■ Records provided:

╔══

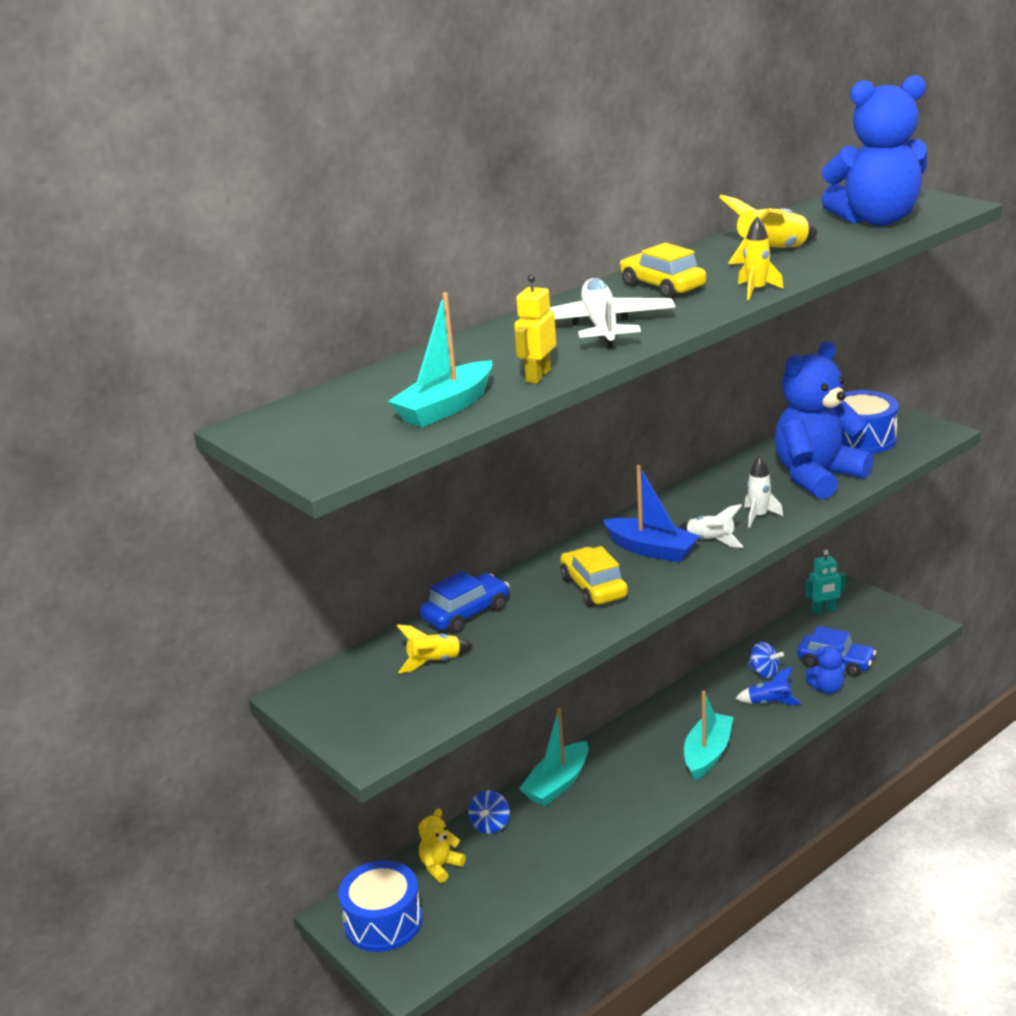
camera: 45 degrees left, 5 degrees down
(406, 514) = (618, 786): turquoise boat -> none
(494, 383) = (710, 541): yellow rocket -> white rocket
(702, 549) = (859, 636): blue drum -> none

╚══
╔══

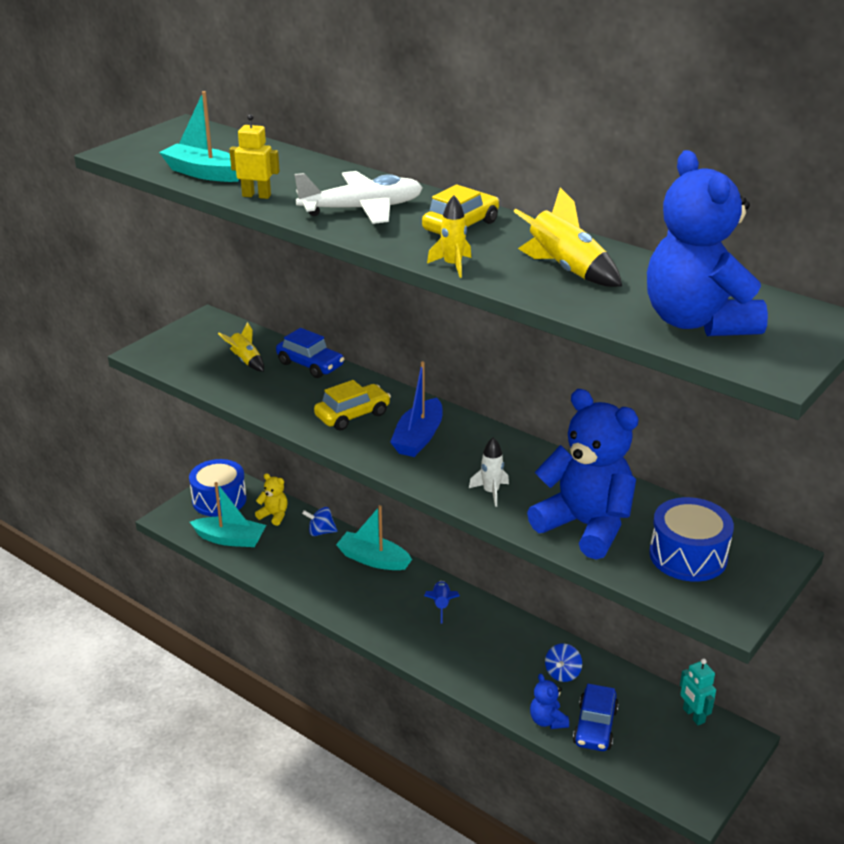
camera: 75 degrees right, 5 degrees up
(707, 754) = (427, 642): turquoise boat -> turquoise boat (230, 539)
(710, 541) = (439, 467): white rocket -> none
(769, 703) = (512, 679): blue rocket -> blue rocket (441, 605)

╚══

■ Job:
Search the listing for the word "blue", and copy every line in which it is found.

■ Written answer:
(702, 549) = (859, 636): blue drum -> none
(769, 703) = (512, 679): blue rocket -> blue rocket (441, 605)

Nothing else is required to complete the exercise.